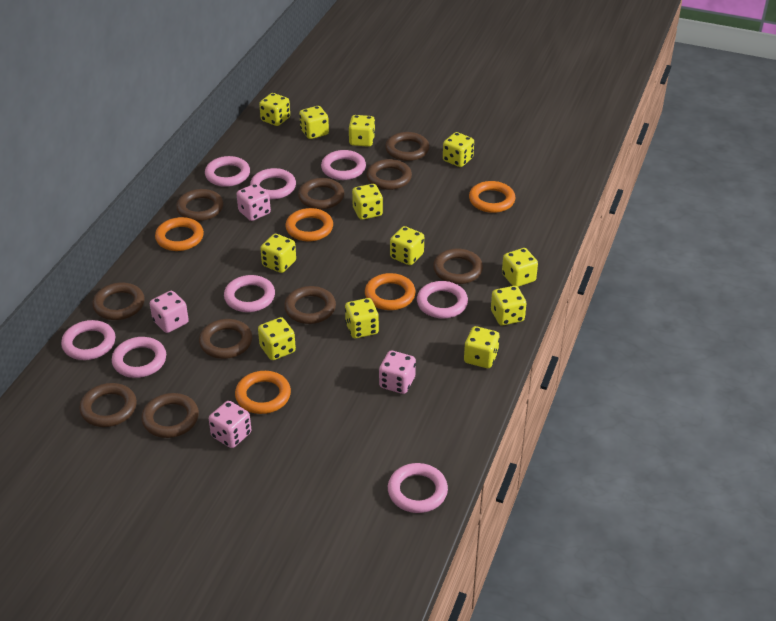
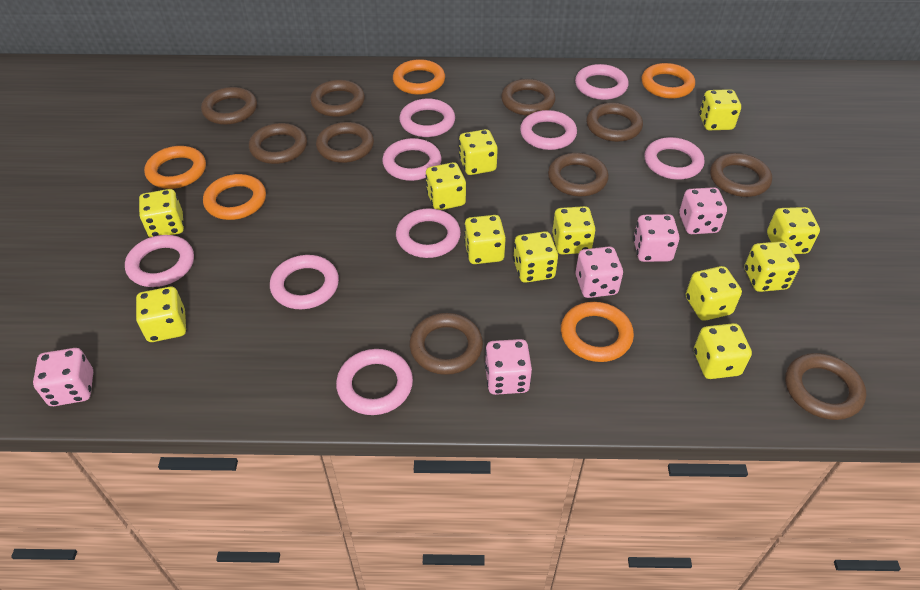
pink dice: 4 -> 5
pink ring: 8 -> 9

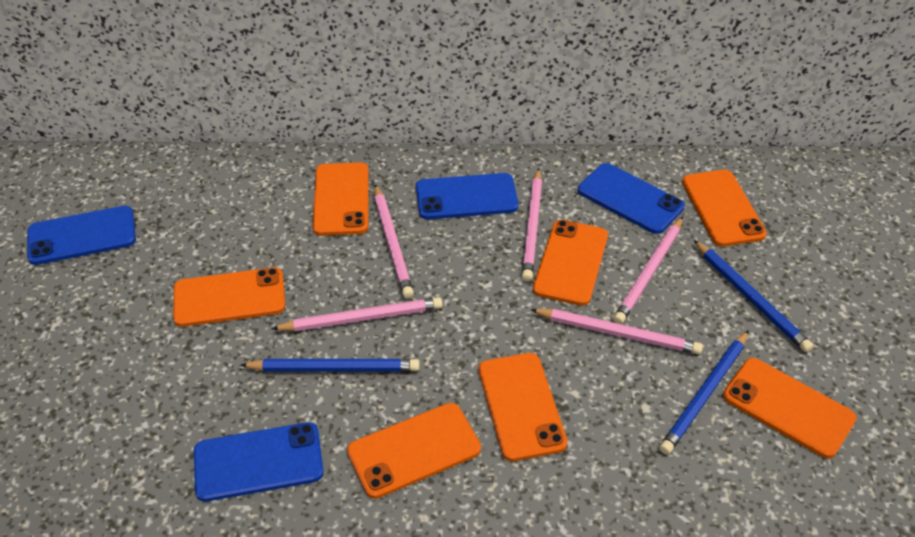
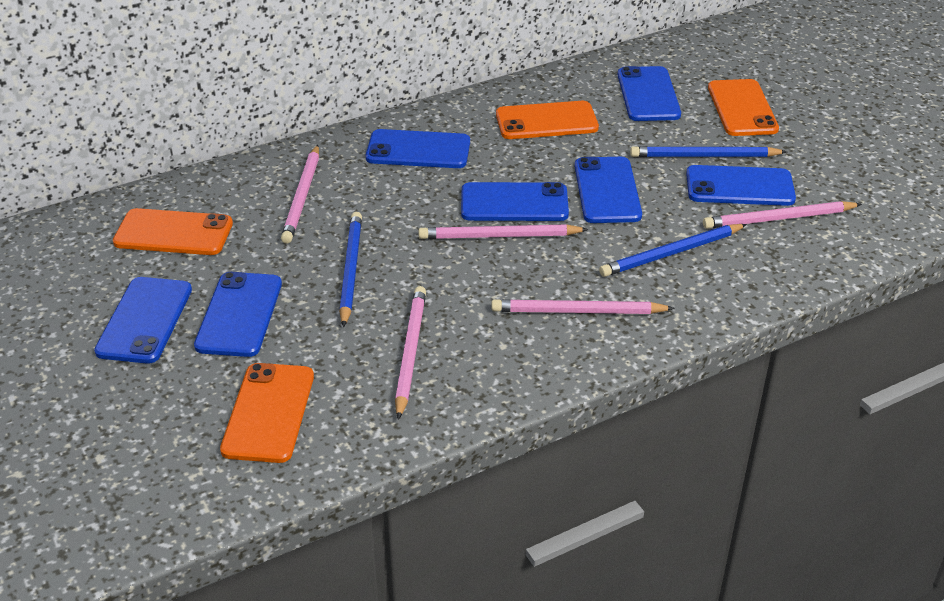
blue phone: 4 -> 7
orange phone: 7 -> 4

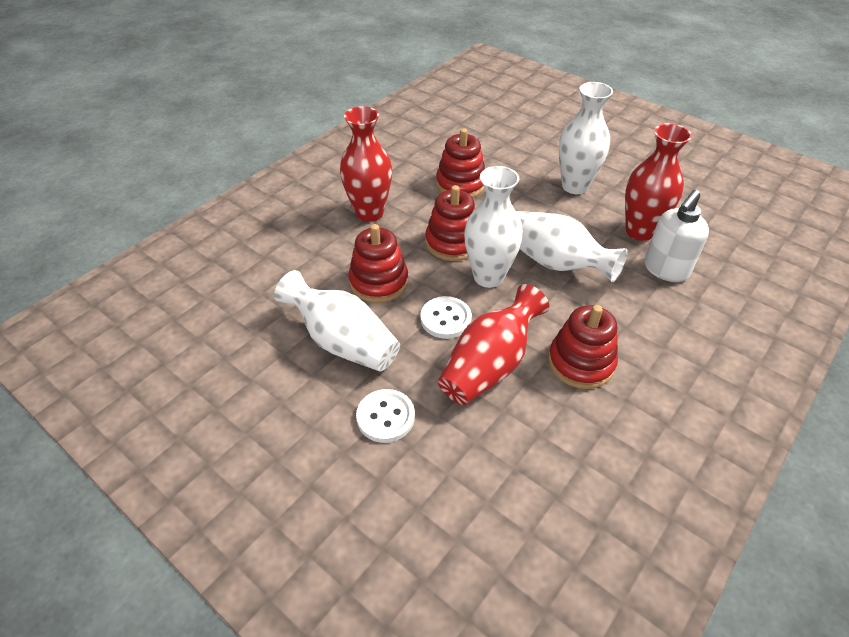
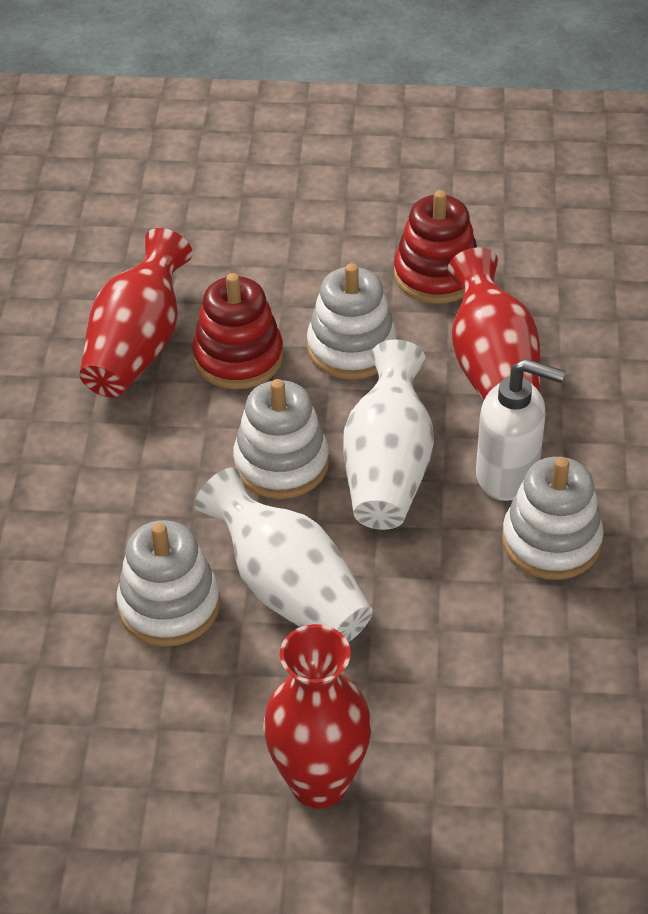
red stacking toy: 4 -> 2
white button: 2 -> 0
white stacking toy: 0 -> 4
white vase: 4 -> 2

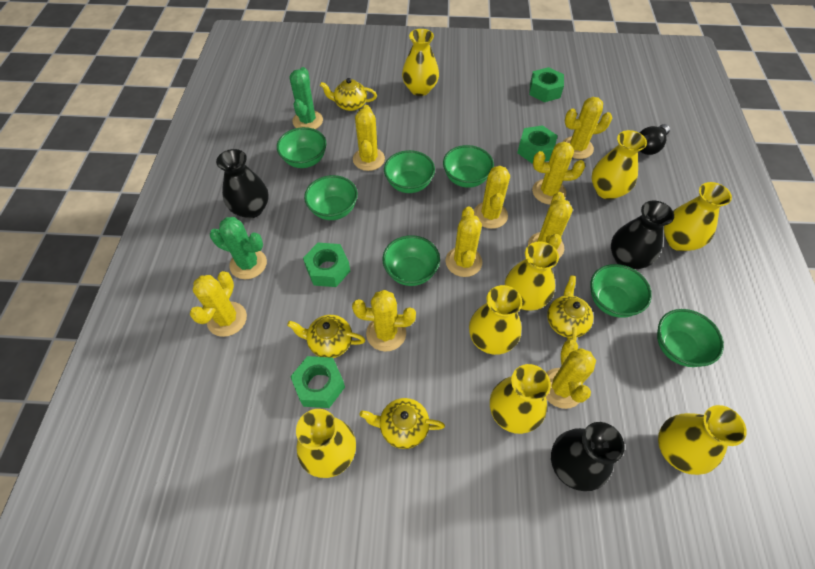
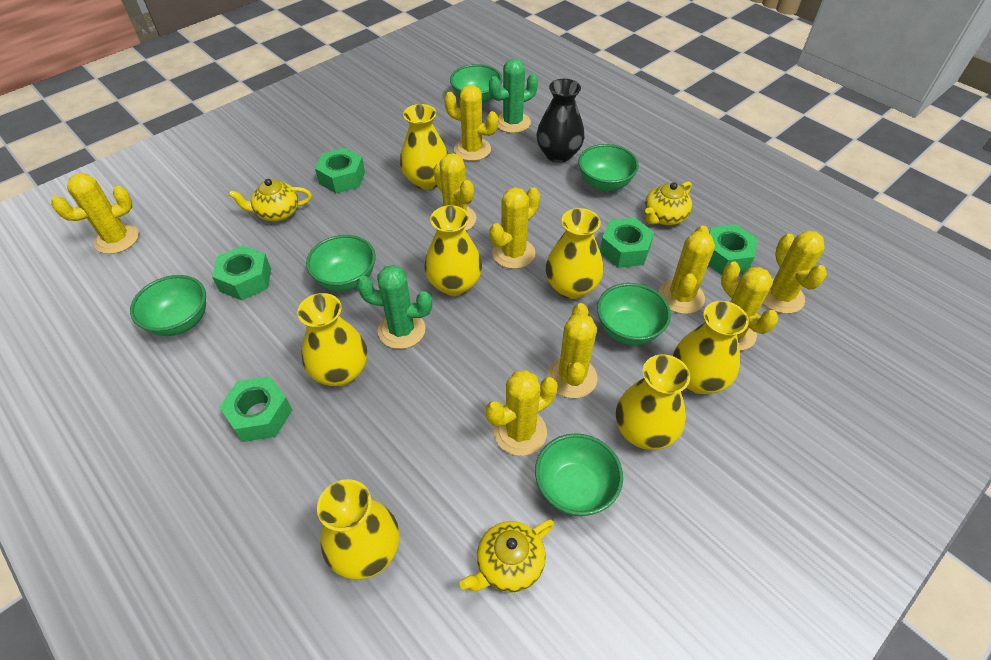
black light bulb: 1 -> 0
black vase: 3 -> 1
green bowl: 7 -> 6
green nut: 4 -> 5
yellow teapot: 4 -> 3
yellow vase: 8 -> 7

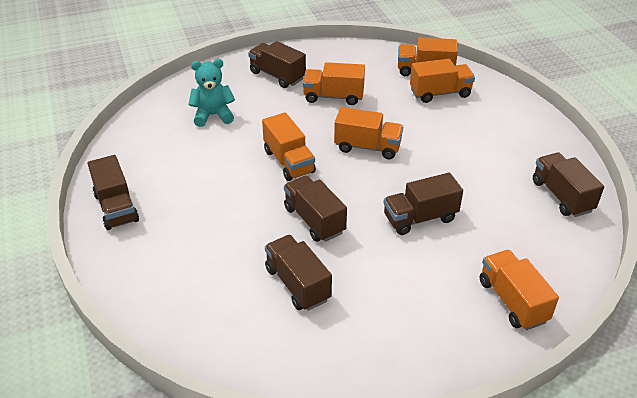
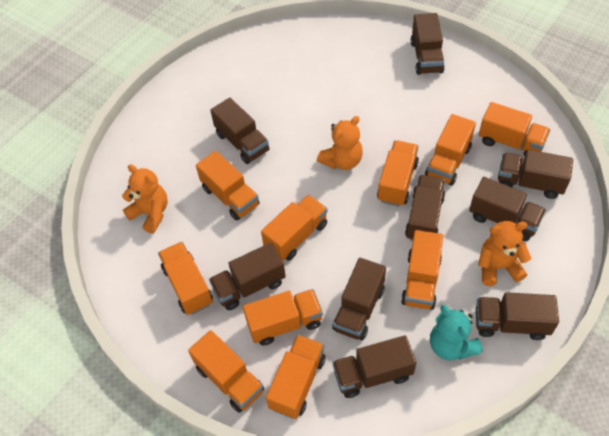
brown truck: 6 -> 9
orange teddy bear: 0 -> 3
orange truck: 6 -> 10

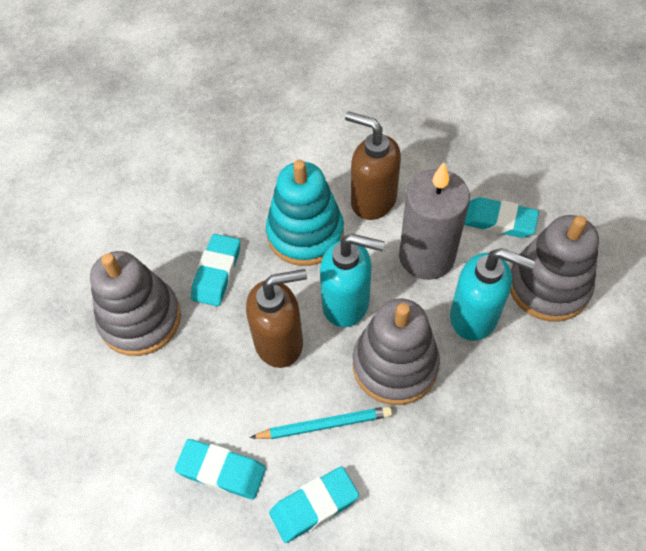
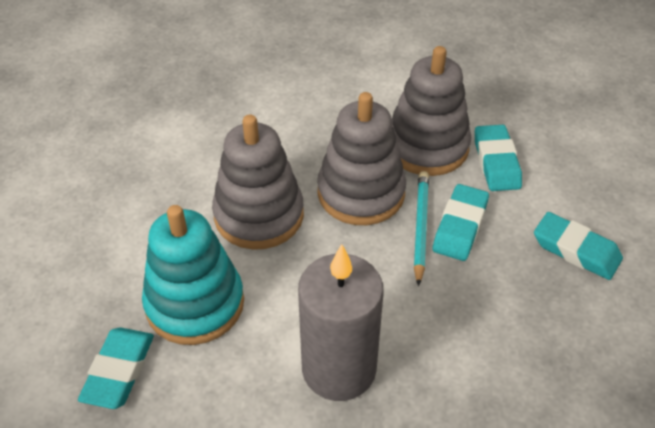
brown soap dispenser: 2 -> 0
turquoise soap dispenser: 2 -> 0

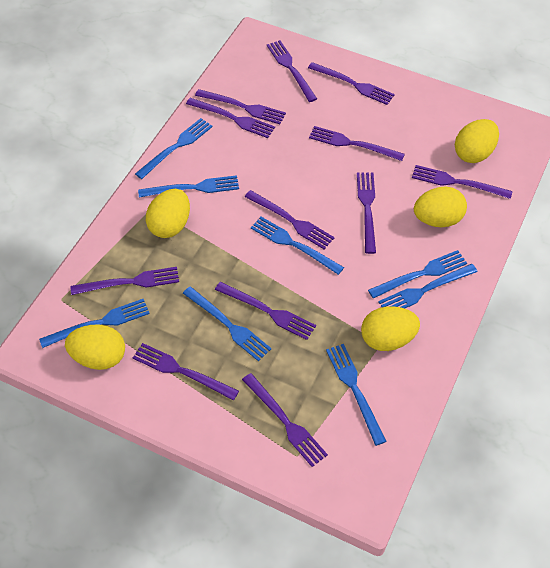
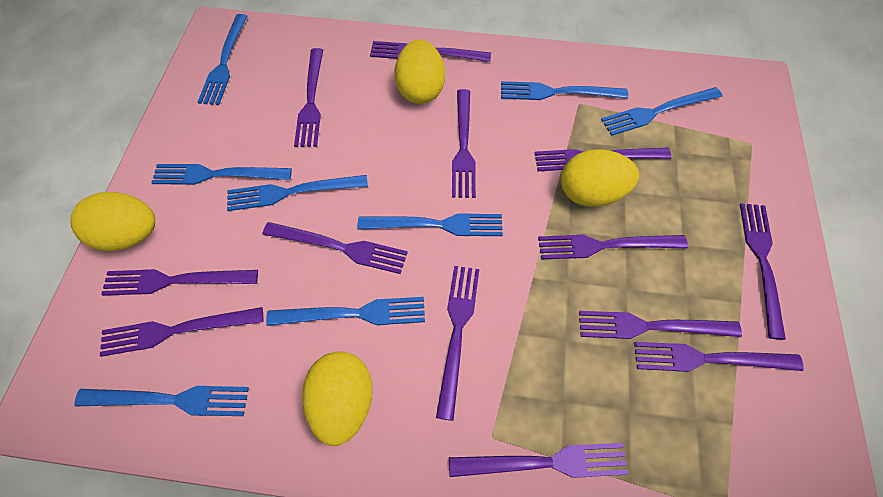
purple fork: 12 -> 13
yellow egg: 5 -> 4

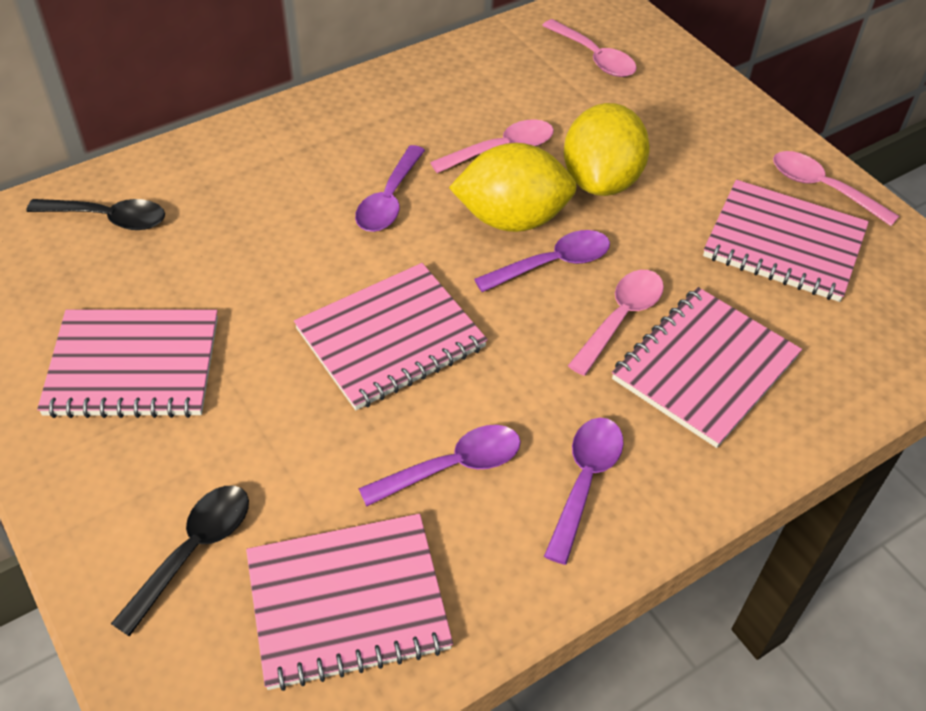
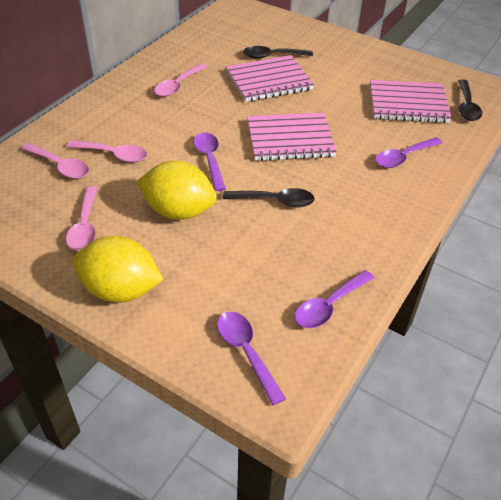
black spoon: 2 -> 3
pink notebook: 5 -> 3

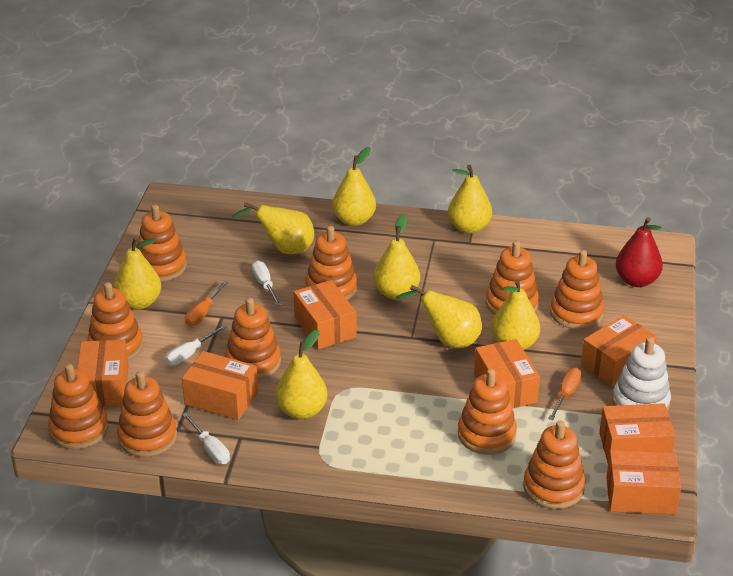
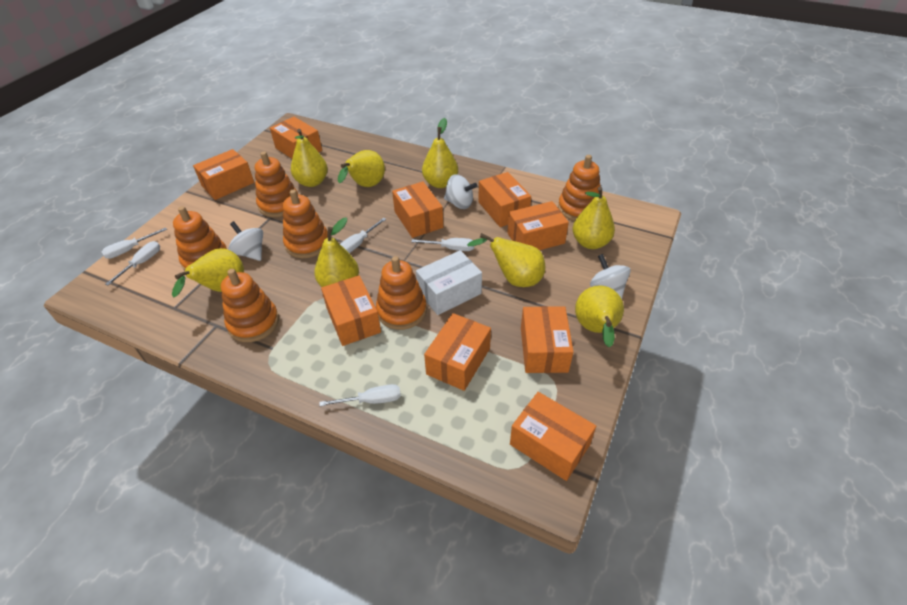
orange box: 7 -> 9
orange screwdriver: 2 -> 0
orange stacking toy: 10 -> 6
red pear: 1 -> 0
white box: 0 -> 1
white screwdriver: 3 -> 5
white spinning top: 0 -> 3
white stacking toy: 1 -> 0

********************

Instructions for the task - Copy the records exactly. Skip any pictures.

Answer box -
pink dice: 4 -> 5
pink ring: 8 -> 9

blue phone: 4 -> 7
orange phone: 7 -> 4

red stacking toy: 4 -> 2
white button: 2 -> 0
white stacking toy: 0 -> 4
white vase: 4 -> 2

black light bulb: 1 -> 0
black vase: 3 -> 1
green bowl: 7 -> 6
green nut: 4 -> 5
yellow teapot: 4 -> 3
yellow vase: 8 -> 7

brown truck: 6 -> 9
orange teddy bear: 0 -> 3
orange truck: 6 -> 10

brown soap dispenser: 2 -> 0
turquoise soap dispenser: 2 -> 0

purple fork: 12 -> 13
yellow egg: 5 -> 4

black spoon: 2 -> 3
pink notebook: 5 -> 3

orange box: 7 -> 9
orange screwdriver: 2 -> 0
orange stacking toy: 10 -> 6
red pear: 1 -> 0
white box: 0 -> 1
white screwdriver: 3 -> 5
white spinning top: 0 -> 3
white stacking toy: 1 -> 0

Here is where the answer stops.